▸ INSTRUCTION
Among the entries, find the lines with the string "moved" and report them.

▸ PROVIDED MATERIAL
____

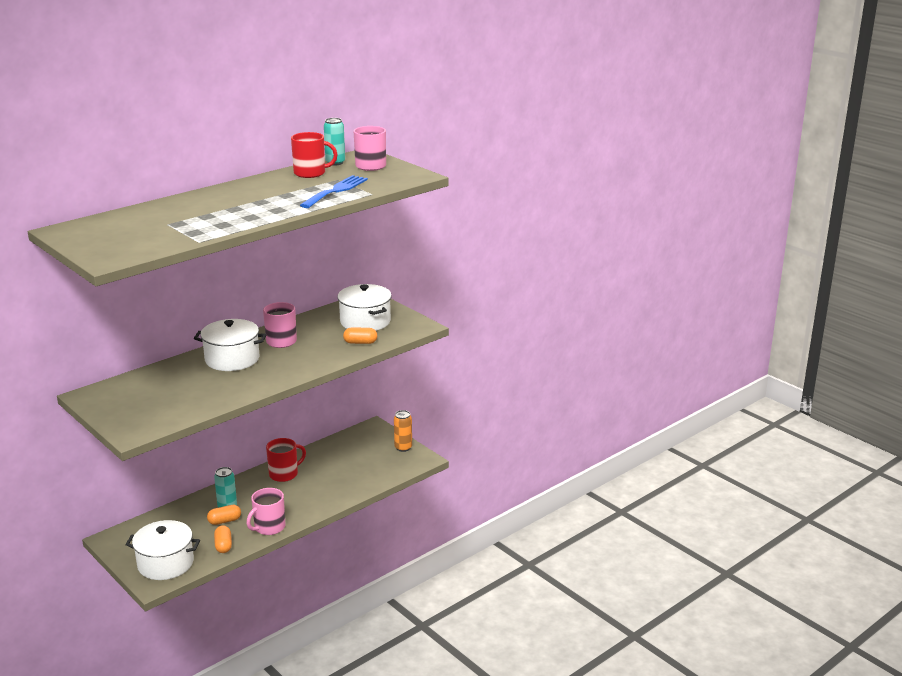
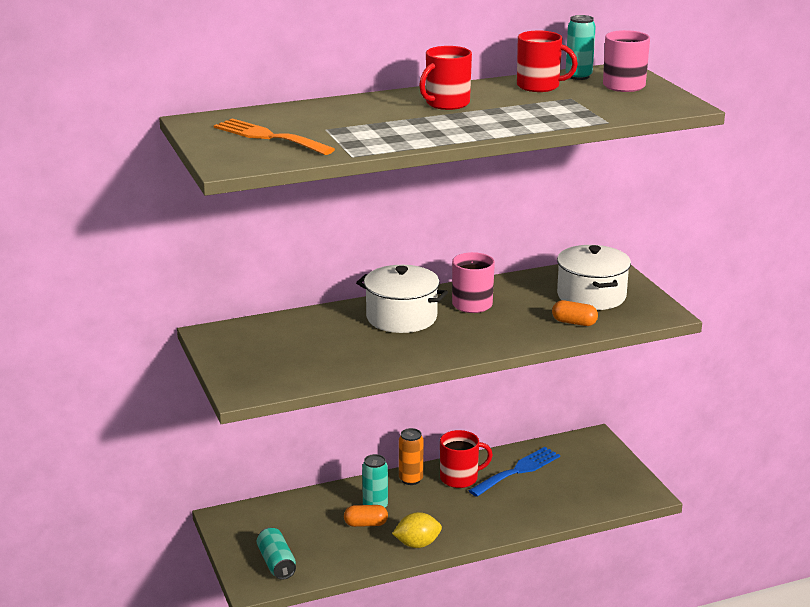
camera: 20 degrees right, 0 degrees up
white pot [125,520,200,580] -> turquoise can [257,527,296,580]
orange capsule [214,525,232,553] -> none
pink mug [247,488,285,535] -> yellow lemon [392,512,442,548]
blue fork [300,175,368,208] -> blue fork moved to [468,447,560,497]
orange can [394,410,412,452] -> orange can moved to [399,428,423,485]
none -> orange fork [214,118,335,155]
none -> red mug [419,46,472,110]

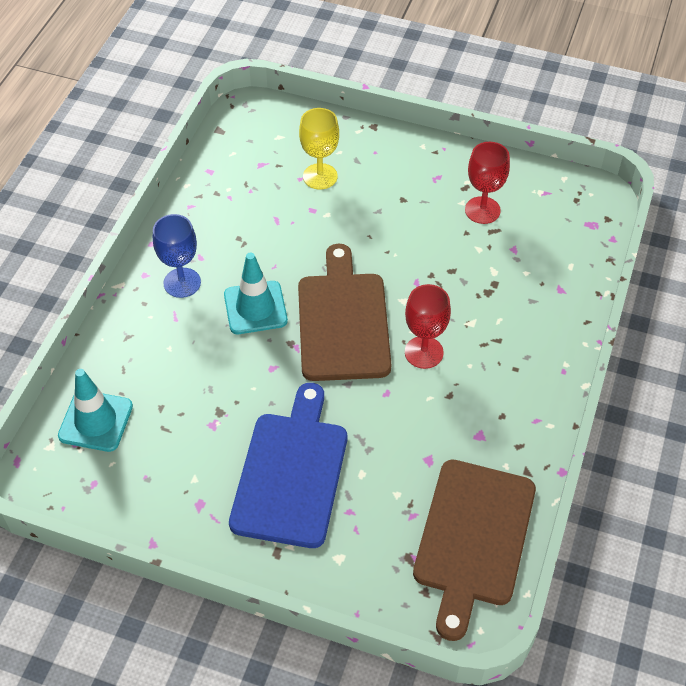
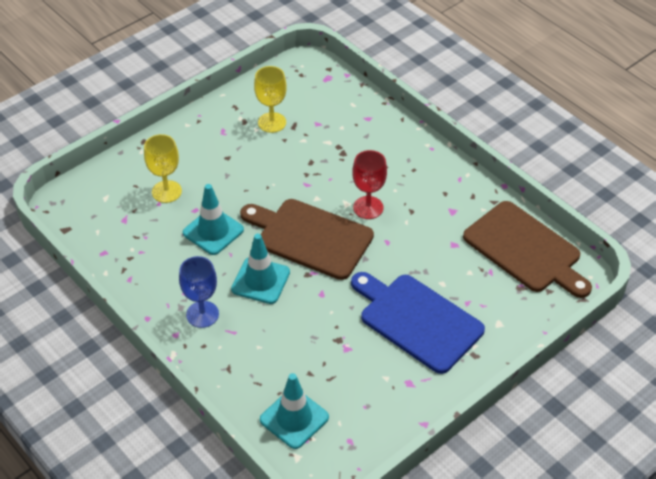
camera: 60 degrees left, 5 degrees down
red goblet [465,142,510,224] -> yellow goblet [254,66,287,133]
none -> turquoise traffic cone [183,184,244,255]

____

▸ RESULT OF THE EXERCISE
blue fork [300,175,368,208] -> blue fork moved to [468,447,560,497]
orange can [394,410,412,452] -> orange can moved to [399,428,423,485]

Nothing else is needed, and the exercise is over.